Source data
==============================

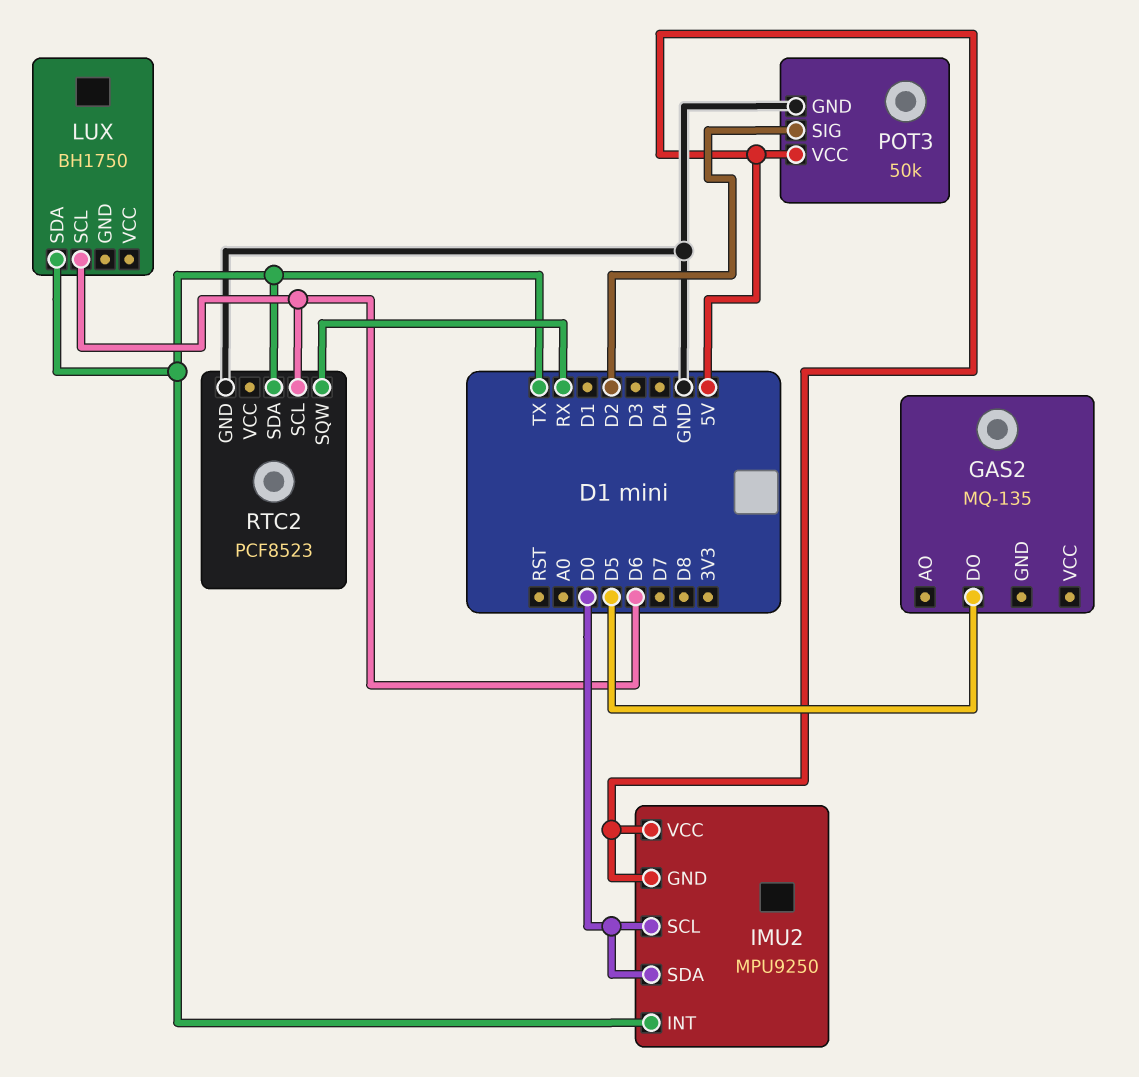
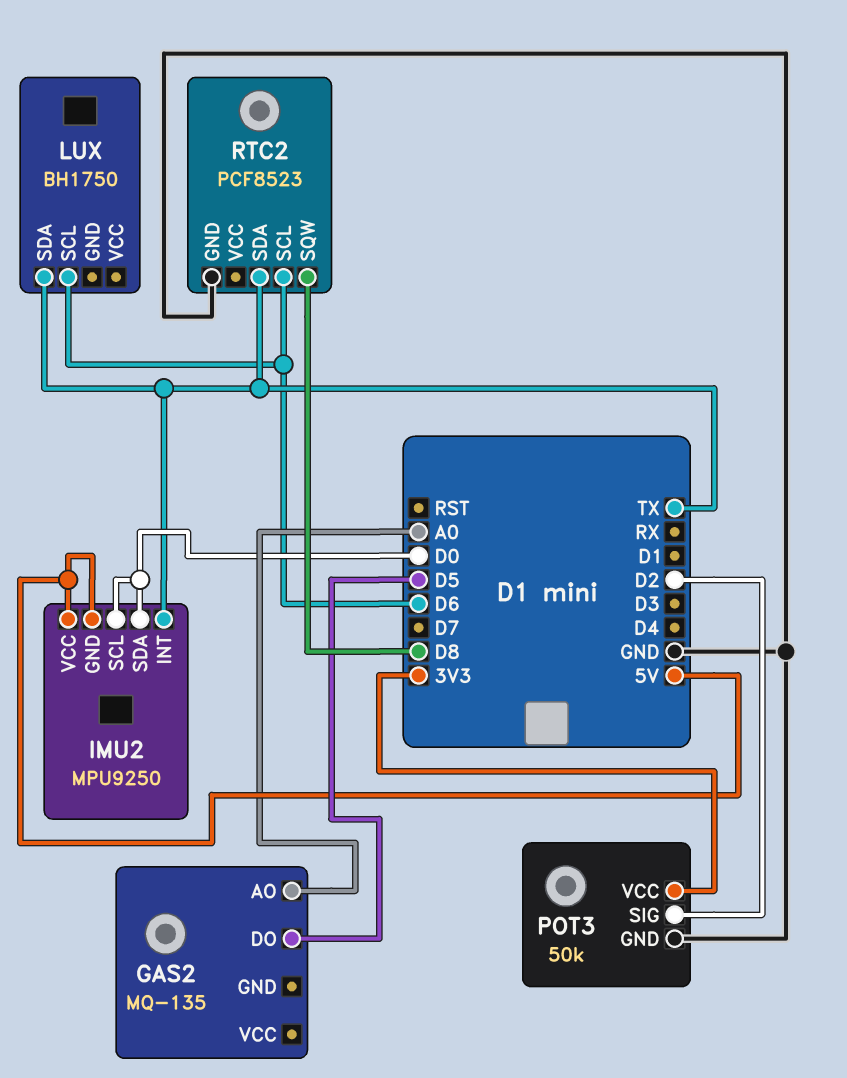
GAS2 pin AO: none -> A0
POT3 pin VCC: 5V -> 3V3
RTC2 pin SQW: RX -> D8

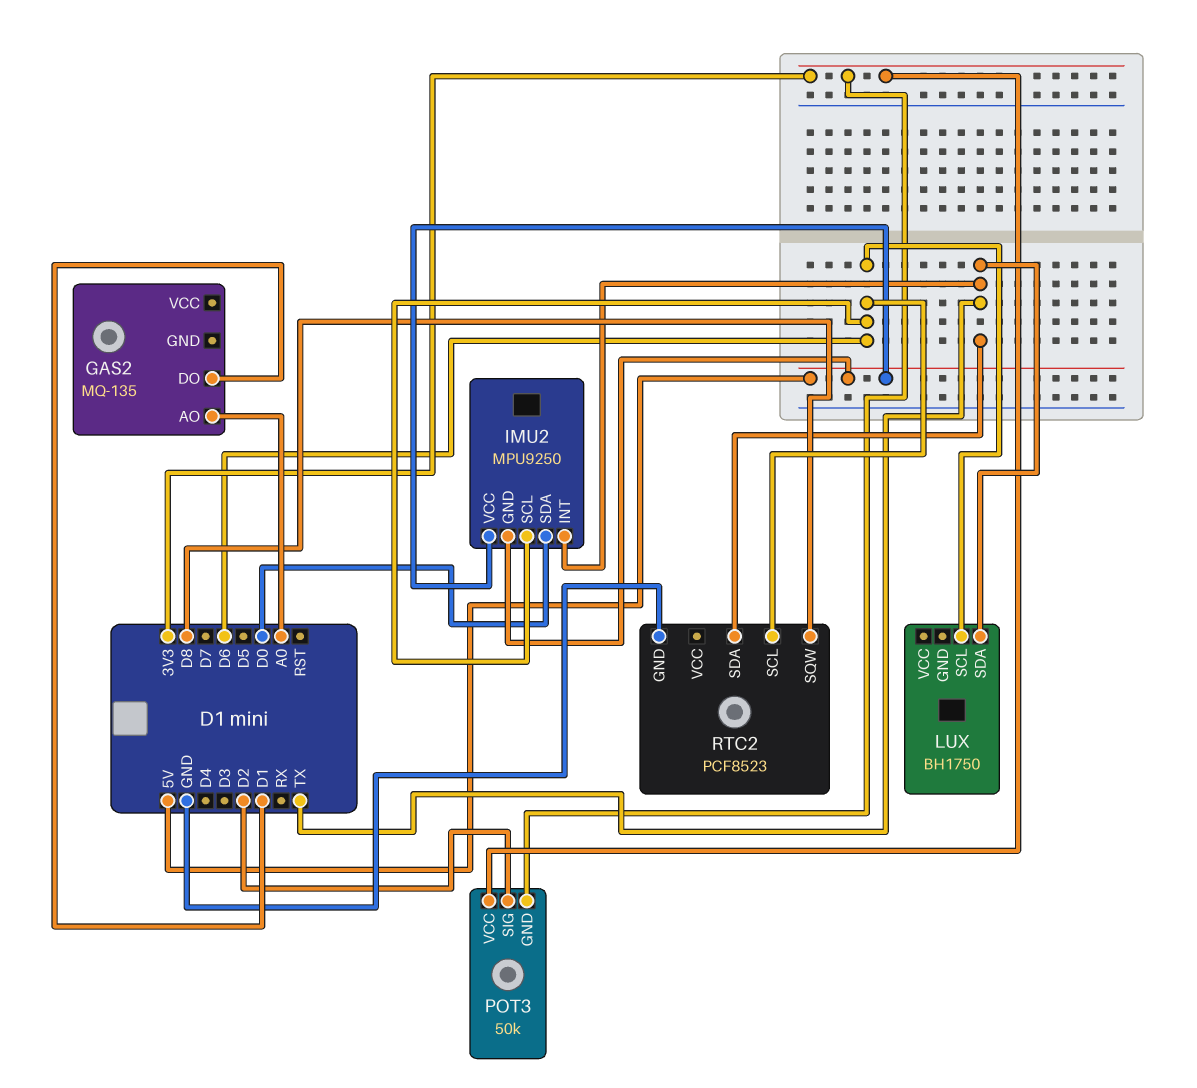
GAS2 pin DO: D5 -> D1
IMU2 pin SCL: D0 -> D6
POT3 pin GND: GND -> 3V3

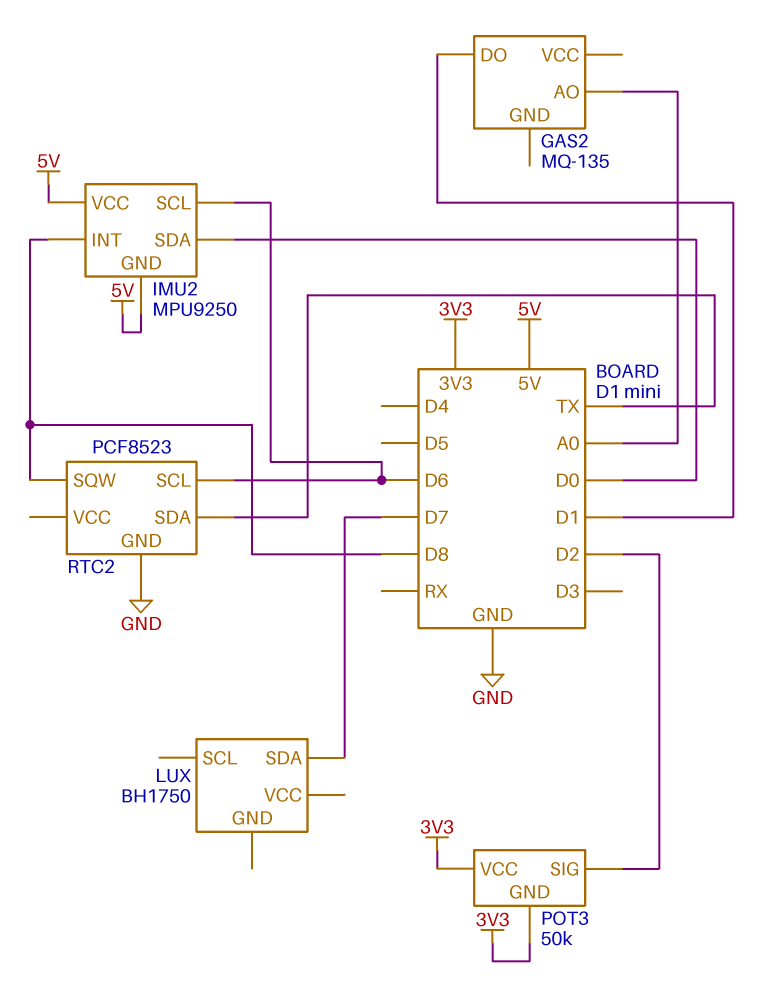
IMU2 pin INT: TX -> D8
LUX pin SCL: D6 -> none
LUX pin SDA: TX -> D7

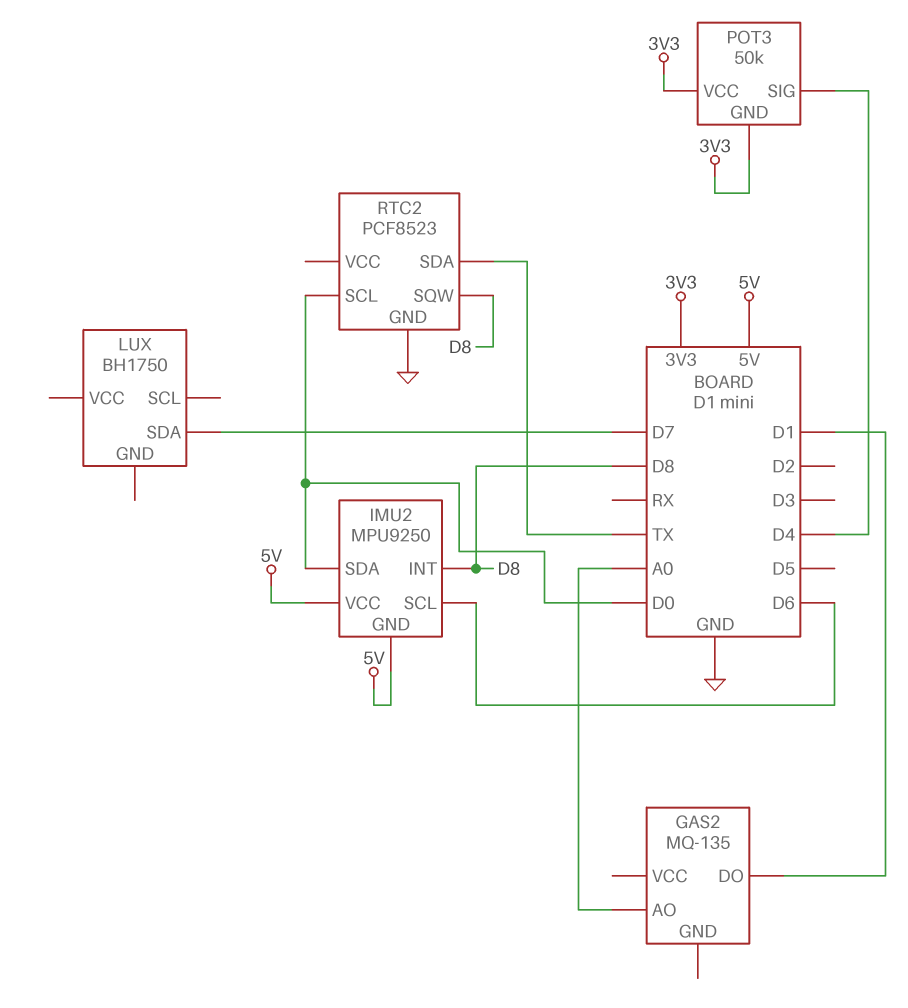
POT3 pin SIG: D2 -> D4
RTC2 pin SCL: D6 -> D0

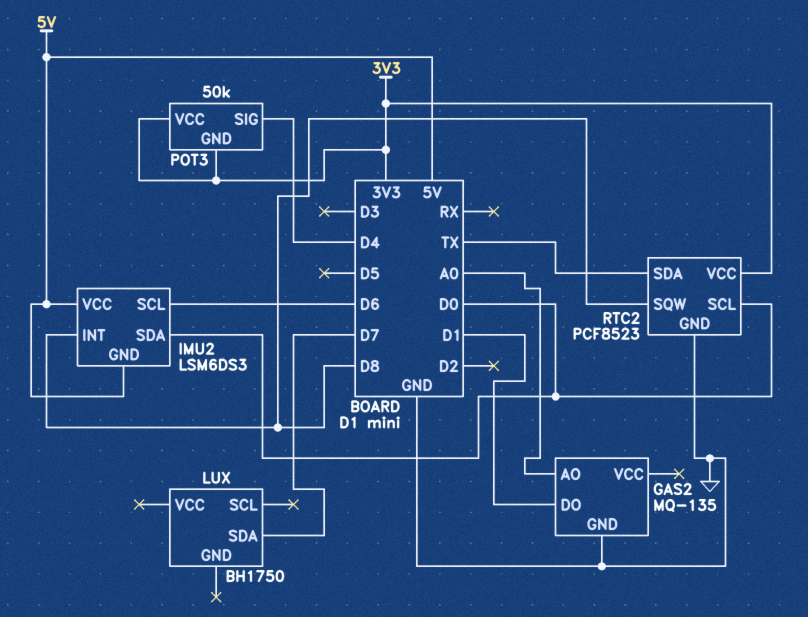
GAS2 pin GND: none -> GND
IMU2: MPU9250 -> LSM6DS3
RTC2 pin VCC: none -> 3V3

==============================

- **EXERCISE GOAL**
Would it be possible to print the records above verbatim, pictures omitted?

- **WRITTEN SOLUTION**
GAS2 pin AO: none -> A0
POT3 pin VCC: 5V -> 3V3
RTC2 pin SQW: RX -> D8

GAS2 pin DO: D5 -> D1
IMU2 pin SCL: D0 -> D6
POT3 pin GND: GND -> 3V3

IMU2 pin INT: TX -> D8
LUX pin SCL: D6 -> none
LUX pin SDA: TX -> D7

POT3 pin SIG: D2 -> D4
RTC2 pin SCL: D6 -> D0

GAS2 pin GND: none -> GND
IMU2: MPU9250 -> LSM6DS3
RTC2 pin VCC: none -> 3V3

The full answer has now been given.